[GIVEN REQUEST] Pull out every line in the material below that contains the string "instrumentName", copying each one in full.

----- SUPPLIED RECORDS

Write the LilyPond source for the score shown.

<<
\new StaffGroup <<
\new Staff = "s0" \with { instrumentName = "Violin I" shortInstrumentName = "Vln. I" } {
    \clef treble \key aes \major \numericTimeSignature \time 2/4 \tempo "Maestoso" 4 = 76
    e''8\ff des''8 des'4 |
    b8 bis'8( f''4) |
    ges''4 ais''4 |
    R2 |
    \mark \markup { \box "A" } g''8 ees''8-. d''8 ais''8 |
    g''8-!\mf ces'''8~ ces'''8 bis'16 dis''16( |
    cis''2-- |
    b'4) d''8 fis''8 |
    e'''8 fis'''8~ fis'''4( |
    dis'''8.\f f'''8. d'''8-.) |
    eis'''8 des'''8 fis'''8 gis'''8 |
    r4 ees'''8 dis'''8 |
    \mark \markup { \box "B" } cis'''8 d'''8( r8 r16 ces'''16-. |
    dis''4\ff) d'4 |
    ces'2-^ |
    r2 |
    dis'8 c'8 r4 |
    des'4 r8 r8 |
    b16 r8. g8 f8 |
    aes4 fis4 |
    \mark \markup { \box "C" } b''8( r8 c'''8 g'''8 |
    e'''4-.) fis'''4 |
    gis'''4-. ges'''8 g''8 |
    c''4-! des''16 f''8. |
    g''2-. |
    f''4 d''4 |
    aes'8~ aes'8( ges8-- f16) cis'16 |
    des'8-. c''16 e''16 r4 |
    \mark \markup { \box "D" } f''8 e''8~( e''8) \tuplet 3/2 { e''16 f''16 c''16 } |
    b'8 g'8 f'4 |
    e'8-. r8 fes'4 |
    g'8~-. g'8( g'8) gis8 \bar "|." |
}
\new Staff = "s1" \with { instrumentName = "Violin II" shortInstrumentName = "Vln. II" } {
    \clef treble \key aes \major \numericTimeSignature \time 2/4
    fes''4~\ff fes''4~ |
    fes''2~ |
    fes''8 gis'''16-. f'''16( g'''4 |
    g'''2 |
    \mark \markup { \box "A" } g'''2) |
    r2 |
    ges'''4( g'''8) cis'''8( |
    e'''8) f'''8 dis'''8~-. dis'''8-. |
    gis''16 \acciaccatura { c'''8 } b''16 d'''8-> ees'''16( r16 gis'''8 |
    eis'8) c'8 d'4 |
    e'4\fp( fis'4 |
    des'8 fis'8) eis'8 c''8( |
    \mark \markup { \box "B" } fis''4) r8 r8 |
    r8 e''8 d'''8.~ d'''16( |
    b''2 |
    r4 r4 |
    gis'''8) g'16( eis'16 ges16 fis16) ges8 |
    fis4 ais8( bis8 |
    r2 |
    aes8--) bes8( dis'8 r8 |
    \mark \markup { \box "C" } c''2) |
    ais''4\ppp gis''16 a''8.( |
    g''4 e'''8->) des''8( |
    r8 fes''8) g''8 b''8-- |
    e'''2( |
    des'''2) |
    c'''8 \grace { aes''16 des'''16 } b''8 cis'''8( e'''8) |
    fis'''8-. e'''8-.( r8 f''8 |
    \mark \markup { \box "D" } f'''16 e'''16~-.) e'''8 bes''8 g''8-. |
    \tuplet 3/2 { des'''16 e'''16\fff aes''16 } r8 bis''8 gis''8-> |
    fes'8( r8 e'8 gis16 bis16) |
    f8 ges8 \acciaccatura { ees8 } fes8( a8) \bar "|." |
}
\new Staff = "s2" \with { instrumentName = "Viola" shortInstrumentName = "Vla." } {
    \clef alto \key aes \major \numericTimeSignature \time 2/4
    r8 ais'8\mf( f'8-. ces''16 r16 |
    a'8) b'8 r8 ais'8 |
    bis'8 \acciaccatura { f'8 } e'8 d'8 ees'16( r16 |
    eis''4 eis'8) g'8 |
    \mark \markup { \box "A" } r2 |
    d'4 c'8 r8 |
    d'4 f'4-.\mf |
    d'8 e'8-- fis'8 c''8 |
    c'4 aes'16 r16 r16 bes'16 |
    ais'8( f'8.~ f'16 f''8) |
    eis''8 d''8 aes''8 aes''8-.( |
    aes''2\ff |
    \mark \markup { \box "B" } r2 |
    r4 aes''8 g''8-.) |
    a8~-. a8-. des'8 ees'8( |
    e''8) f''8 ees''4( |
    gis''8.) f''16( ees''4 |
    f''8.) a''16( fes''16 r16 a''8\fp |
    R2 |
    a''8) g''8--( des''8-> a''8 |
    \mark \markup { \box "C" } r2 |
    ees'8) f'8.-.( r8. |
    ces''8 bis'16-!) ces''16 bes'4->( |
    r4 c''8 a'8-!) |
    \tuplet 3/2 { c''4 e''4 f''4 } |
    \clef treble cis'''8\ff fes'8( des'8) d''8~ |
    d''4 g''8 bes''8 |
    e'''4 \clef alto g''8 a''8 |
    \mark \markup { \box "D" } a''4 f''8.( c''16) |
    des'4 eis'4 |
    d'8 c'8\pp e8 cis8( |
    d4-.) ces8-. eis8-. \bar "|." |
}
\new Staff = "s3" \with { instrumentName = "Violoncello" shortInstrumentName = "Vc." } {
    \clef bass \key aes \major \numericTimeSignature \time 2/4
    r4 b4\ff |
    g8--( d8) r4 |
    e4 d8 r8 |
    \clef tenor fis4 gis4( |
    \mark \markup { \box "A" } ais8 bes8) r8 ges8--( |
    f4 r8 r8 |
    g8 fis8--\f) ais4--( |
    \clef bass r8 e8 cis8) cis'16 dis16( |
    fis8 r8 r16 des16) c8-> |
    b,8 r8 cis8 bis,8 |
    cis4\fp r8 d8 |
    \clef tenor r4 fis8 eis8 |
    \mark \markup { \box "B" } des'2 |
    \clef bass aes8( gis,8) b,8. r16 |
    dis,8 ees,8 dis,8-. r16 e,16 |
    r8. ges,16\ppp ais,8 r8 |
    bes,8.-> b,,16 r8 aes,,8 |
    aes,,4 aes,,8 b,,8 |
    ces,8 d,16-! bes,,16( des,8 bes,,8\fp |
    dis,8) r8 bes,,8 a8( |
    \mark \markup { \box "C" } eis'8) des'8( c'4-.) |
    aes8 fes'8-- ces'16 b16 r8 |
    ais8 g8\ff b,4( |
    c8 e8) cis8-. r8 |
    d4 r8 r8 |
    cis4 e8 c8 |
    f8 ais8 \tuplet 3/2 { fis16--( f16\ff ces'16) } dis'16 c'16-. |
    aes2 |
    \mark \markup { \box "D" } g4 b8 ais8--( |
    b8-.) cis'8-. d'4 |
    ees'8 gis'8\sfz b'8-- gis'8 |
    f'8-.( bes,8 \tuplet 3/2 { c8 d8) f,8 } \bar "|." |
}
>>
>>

----------

[CORRECT RESULT]
\new Staff = "s0" \with { instrumentName = "Violin I" shortInstrumentName = "Vln. I" } {
\new Staff = "s1" \with { instrumentName = "Violin II" shortInstrumentName = "Vln. II" } {
\new Staff = "s2" \with { instrumentName = "Viola" shortInstrumentName = "Vla." } {
\new Staff = "s3" \with { instrumentName = "Violoncello" shortInstrumentName = "Vc." } {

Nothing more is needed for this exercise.